> **REQUIRED WORK**: Take the line that contains "lime brick E6" and each line after it to the end of the data below, and set them down exactly, omitting pictures.

** Opening RECORDS SHOWN block **

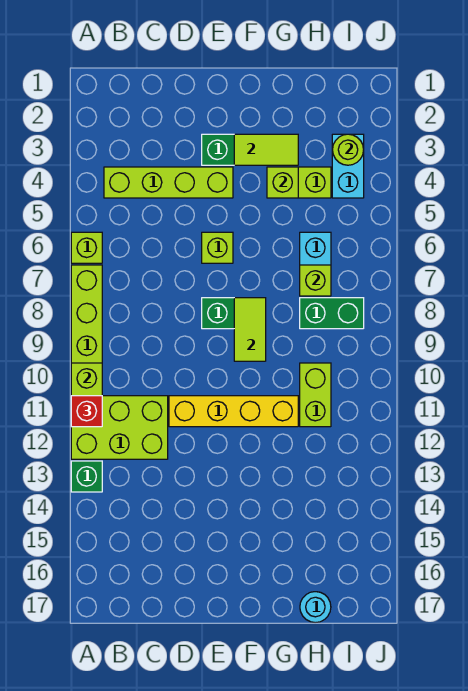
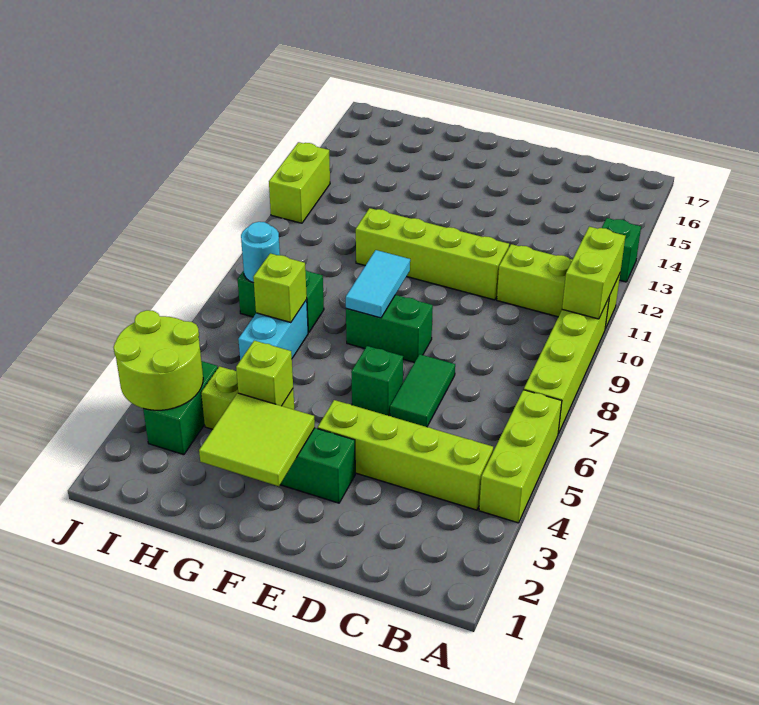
lime brick A6 level 1 -> lime brick A4:A6 level 1
lime brick A11:C12 level 1 -> lime brick A11:C11 level 1
red brick A11 level 3 -> none
none -> green tile D6:D7 level 1
yellow brick D11:G11 level 1 -> lime brick D11:G11 level 1
lime brick E6 level 1 -> green brick E6 level 1
lime tile F3:G3 level 2 -> lime tile F2:G3 level 2
lime tile F8:F9 level 2 -> cyan tile F8:F9 level 2
lime brick H10:H11 level 1 -> lime brick J12:J13 level 1
cyan round brick H17 level 1 -> cyan round brick I8 level 2
cyan brick I3:I4 level 1 -> green brick I3:I4 level 1
lime round brick I3 level 2 -> lime round brick I3:J4 level 2

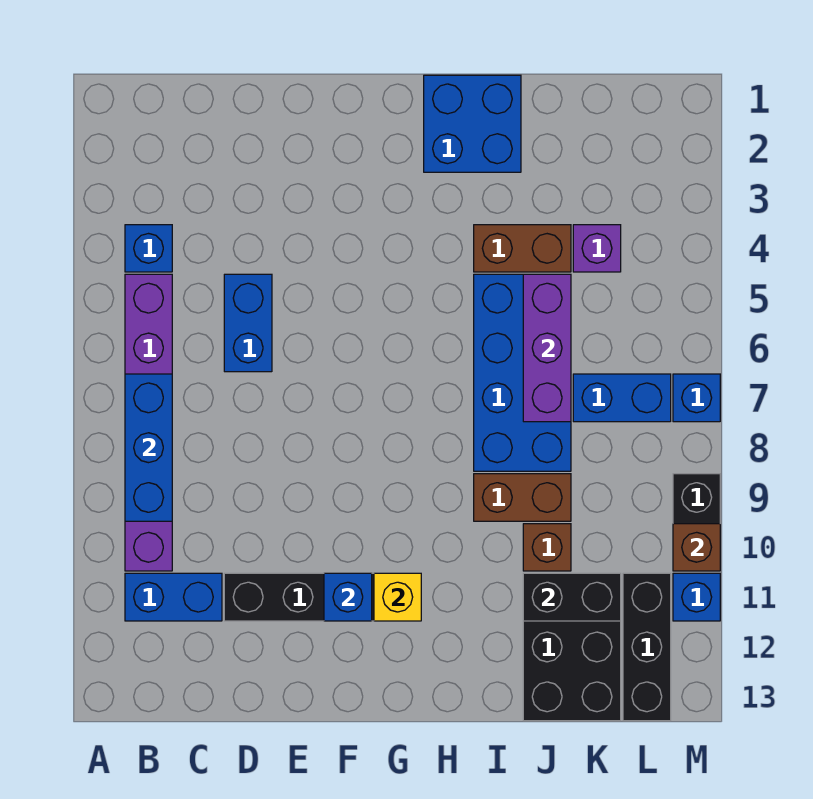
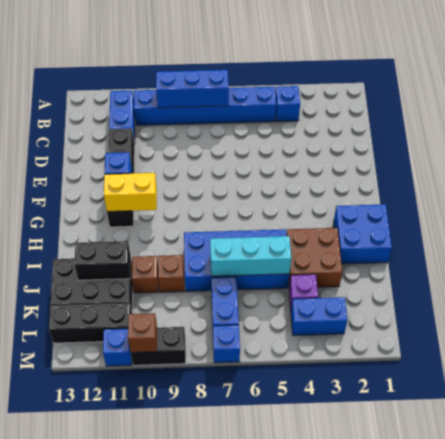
purple brick B5:B10 level 1 -> blue brick B5:B10 level 1
blue brick D5:D6 level 1 -> blue brick L3:L4 level 1
yellow brick G11 level 2 -> yellow brick G10:G11 level 2
brown brick I4:J4 level 1 -> brown brick I3:J4 level 1
brown brick I9:J9 level 1 -> brown brick J9 level 1
purple brick J5:J7 level 2 -> cyan brick J5:J7 level 2
black brick J11:K11 level 2 -> black brick J11:J12 level 2

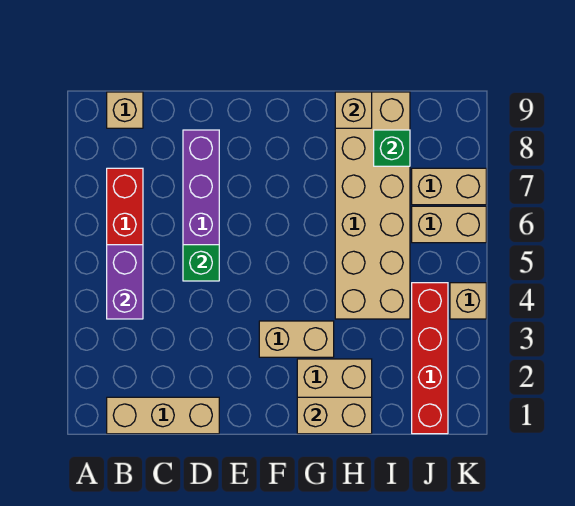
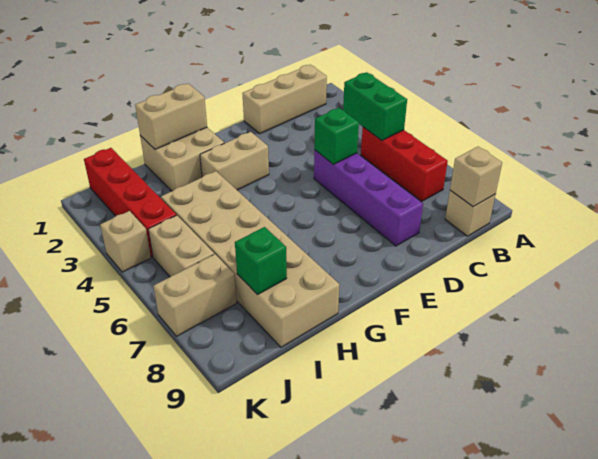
purple brick B4:B5 level 2 -> green brick B4:B5 level 2
tan brick H9 level 2 -> tan brick B9 level 2
tan brick J6:K6 level 1 -> tan brick J5:J6 level 1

** Closing RECORDS SHOWN block **

> **OUTPUT OF THE EXERCISE**:
lime brick E6 level 1 -> green brick E6 level 1
lime tile F3:G3 level 2 -> lime tile F2:G3 level 2
lime tile F8:F9 level 2 -> cyan tile F8:F9 level 2
lime brick H10:H11 level 1 -> lime brick J12:J13 level 1
cyan round brick H17 level 1 -> cyan round brick I8 level 2
cyan brick I3:I4 level 1 -> green brick I3:I4 level 1
lime round brick I3 level 2 -> lime round brick I3:J4 level 2

purple brick B5:B10 level 1 -> blue brick B5:B10 level 1
blue brick D5:D6 level 1 -> blue brick L3:L4 level 1
yellow brick G11 level 2 -> yellow brick G10:G11 level 2
brown brick I4:J4 level 1 -> brown brick I3:J4 level 1
brown brick I9:J9 level 1 -> brown brick J9 level 1
purple brick J5:J7 level 2 -> cyan brick J5:J7 level 2
black brick J11:K11 level 2 -> black brick J11:J12 level 2

purple brick B4:B5 level 2 -> green brick B4:B5 level 2
tan brick H9 level 2 -> tan brick B9 level 2
tan brick J6:K6 level 1 -> tan brick J5:J6 level 1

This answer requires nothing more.